(Data records)

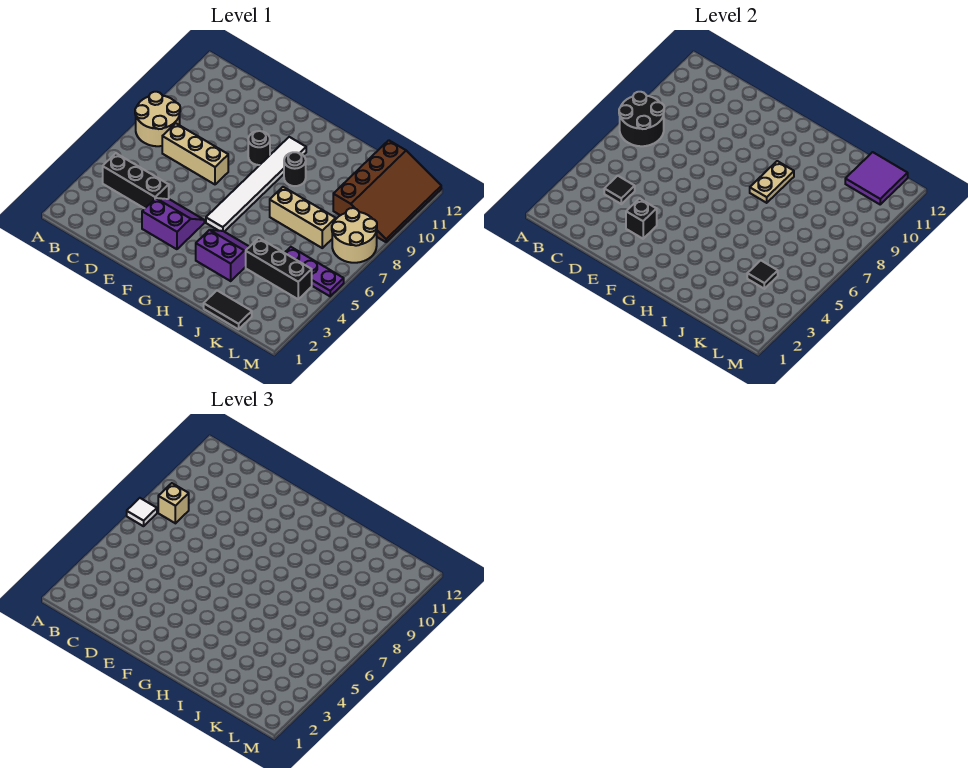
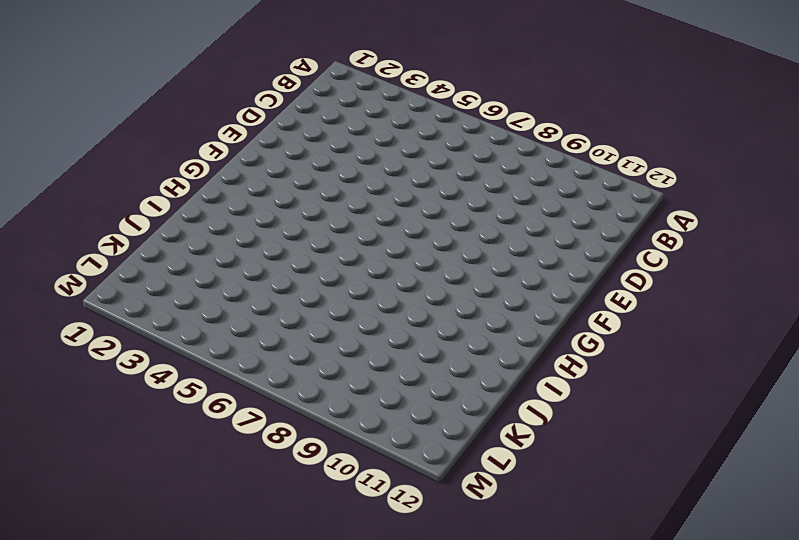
none -> tan round brick A7:B8 level 1
none -> black brick B4:D4 level 1
none -> tan brick C7:E7 level 1

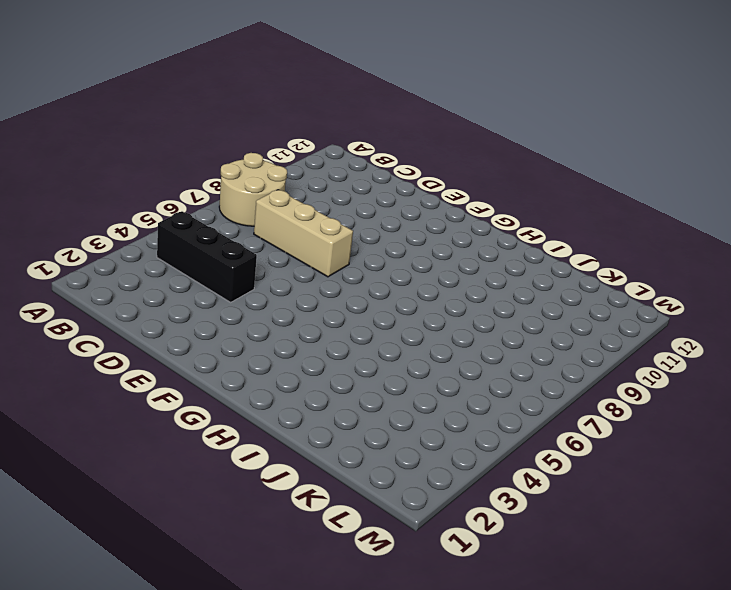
none -> purple slope E3:F4 level 1 top 3
none -> black round brick F9 level 1
none -> white tile G5:G10 level 1

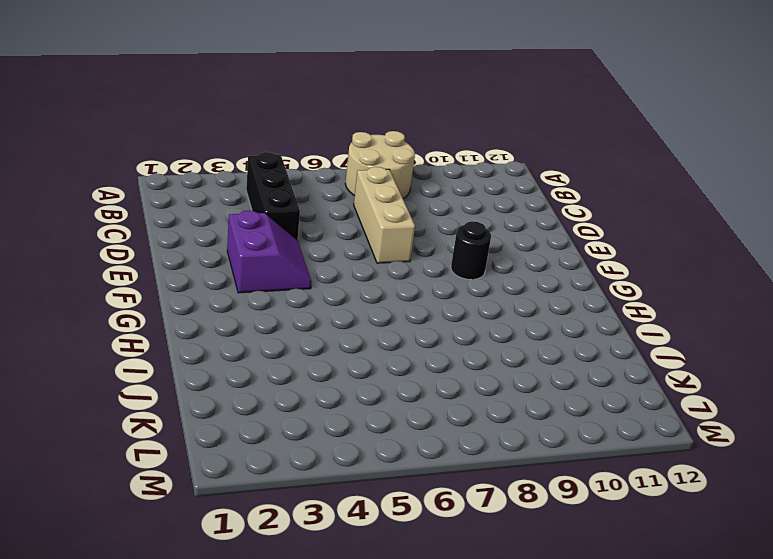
none -> white tile G5:G10 level 1
none -> purple slope H3:I4 level 1 top 3
none -> black round brick H9 level 1

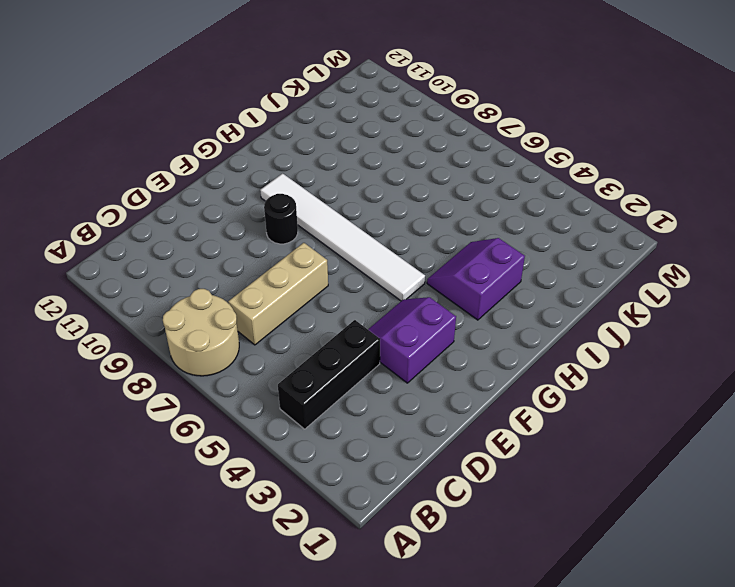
none -> black round brick H9 level 1
none -> tan brick I7:K7 level 1
none -> black tile J1:K1 level 1

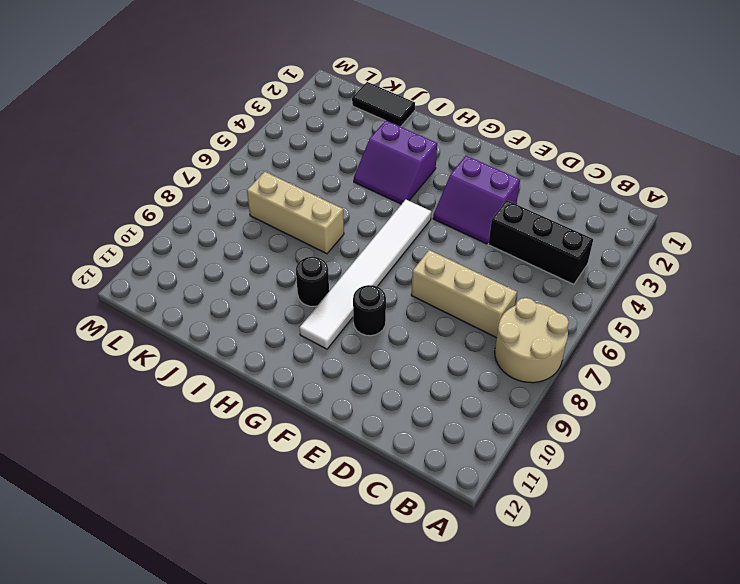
none -> black brick J4:L4 level 1
none -> purple plate K5:M5 level 1
none -> brown slope K9:M12 level 1 top K

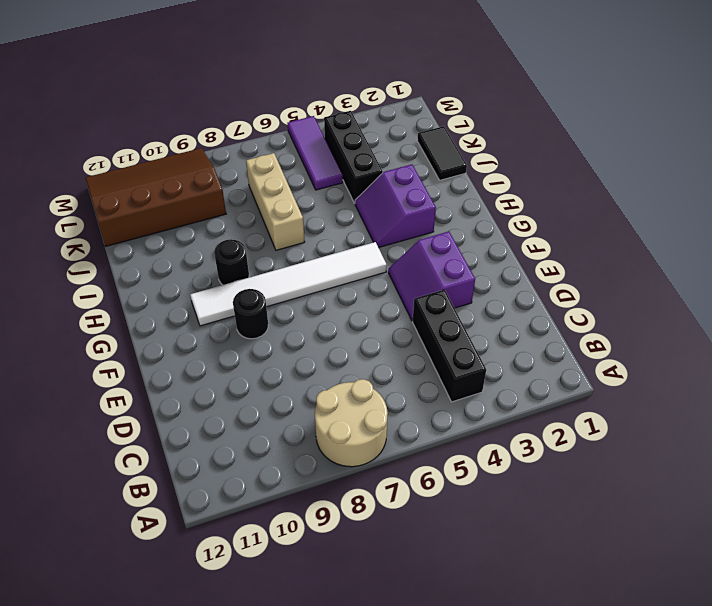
purple tile K5:M5 level 1 -> purple plate K5:M5 level 1
none -> tan brick C7:E7 level 1
none -> tan round brick L7:M8 level 1
none -> black round brick A7:B8 level 2

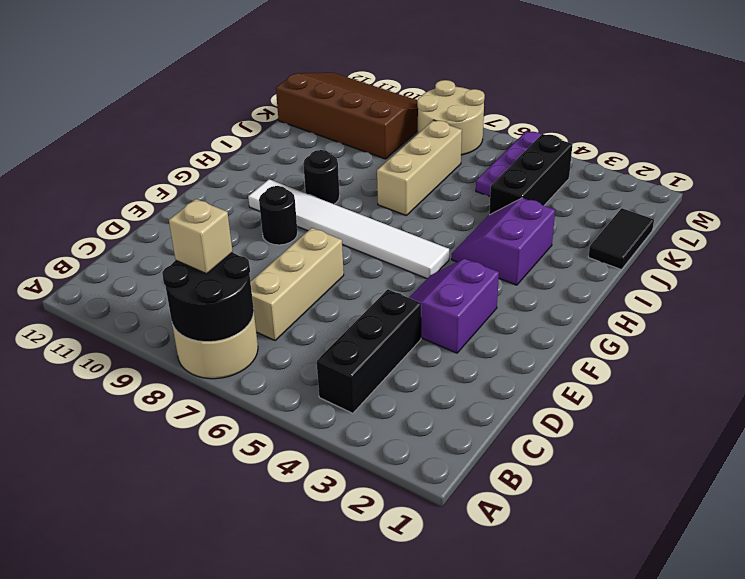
none -> black tile C4 level 2
none -> black brick E3 level 2
none -> tan plate H8:H9 level 2

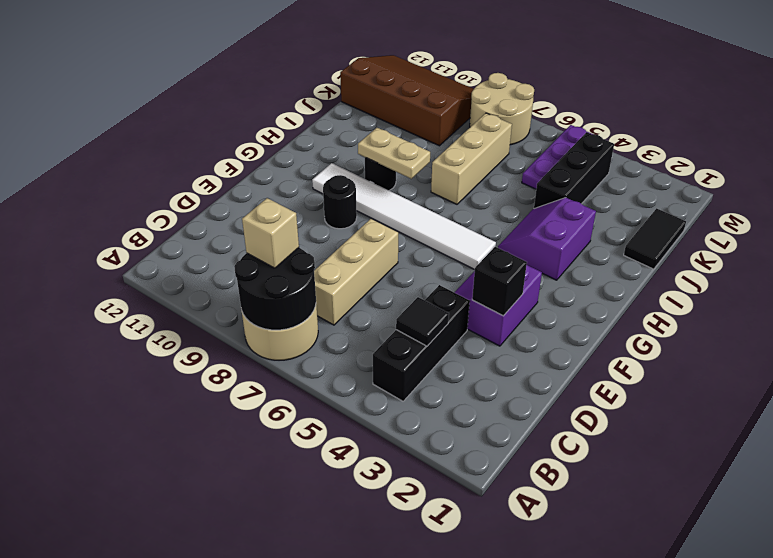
none -> black tile K4 level 2
none -> purple tile K11:L12 level 2
none -> white tile A7 level 3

§ DESCRIPTION OF THE TASK
Write out exactly the lines from the one containing "none -> purple plate K5:M5 level 1" through the last line of the records above, both ends included, and leave out any pictures.

§ SOLUTION FOR THIS EXERCISE
none -> purple plate K5:M5 level 1
none -> brown slope K9:M12 level 1 top K

purple tile K5:M5 level 1 -> purple plate K5:M5 level 1
none -> tan brick C7:E7 level 1
none -> tan round brick L7:M8 level 1
none -> black round brick A7:B8 level 2

none -> black tile C4 level 2
none -> black brick E3 level 2
none -> tan plate H8:H9 level 2

none -> black tile K4 level 2
none -> purple tile K11:L12 level 2
none -> white tile A7 level 3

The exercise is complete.